Please set down every entry again exactly as it stands, without the pictures.

Object change descriptions:

------------------------

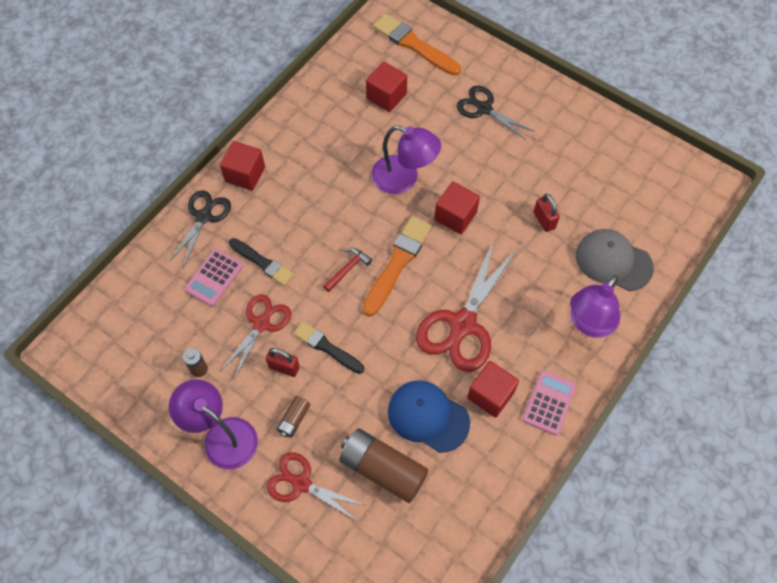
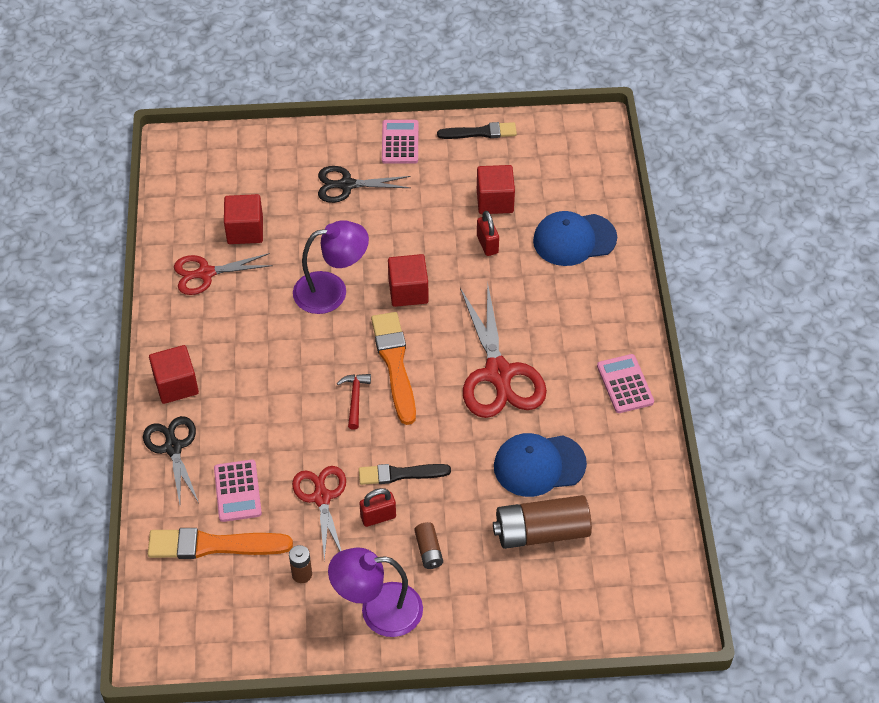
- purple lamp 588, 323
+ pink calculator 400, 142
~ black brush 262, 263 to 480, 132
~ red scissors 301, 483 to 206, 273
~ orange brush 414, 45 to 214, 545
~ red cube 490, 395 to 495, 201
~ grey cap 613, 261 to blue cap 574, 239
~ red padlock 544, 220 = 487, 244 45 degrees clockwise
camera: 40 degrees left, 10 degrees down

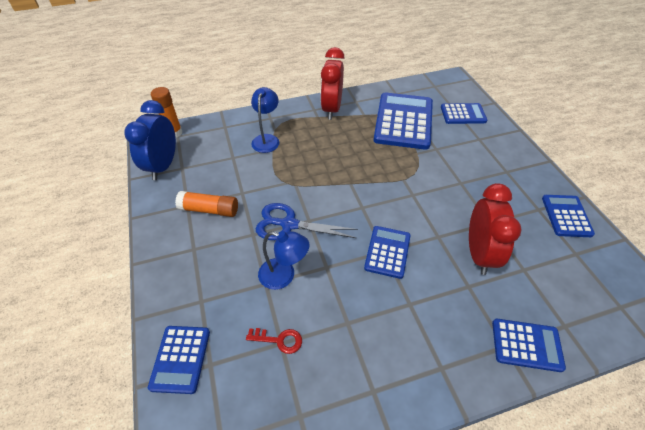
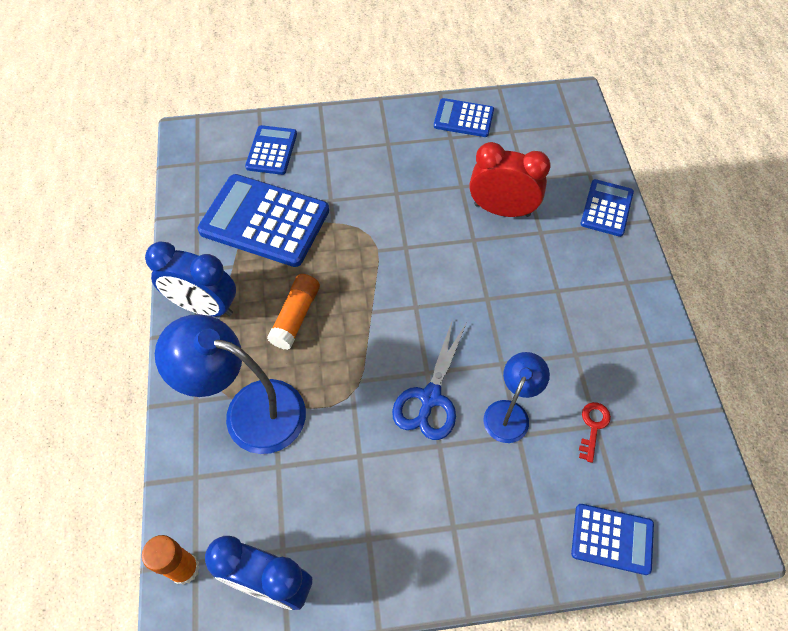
- blue calculator 387, 252
~ orange glue stick 209, 210 to 296, 316
~ red clock 331, 109 to blue clock 204, 306
~ blue lamp 267, 139 = 249, 410 x1.75
camera: 80 degrees left, 10 degrees up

------------------------

-- Answer section --
- purple lamp 588, 323
+ pink calculator 400, 142
~ black brush 262, 263 to 480, 132
~ red scissors 301, 483 to 206, 273
~ orange brush 414, 45 to 214, 545
~ red cube 490, 395 to 495, 201
~ grey cap 613, 261 to blue cap 574, 239
~ red padlock 544, 220 = 487, 244 45 degrees clockwise
camera: 40 degrees left, 10 degrees down

- blue calculator 387, 252
~ orange glue stick 209, 210 to 296, 316
~ red clock 331, 109 to blue clock 204, 306
~ blue lamp 267, 139 = 249, 410 x1.75
camera: 80 degrees left, 10 degrees up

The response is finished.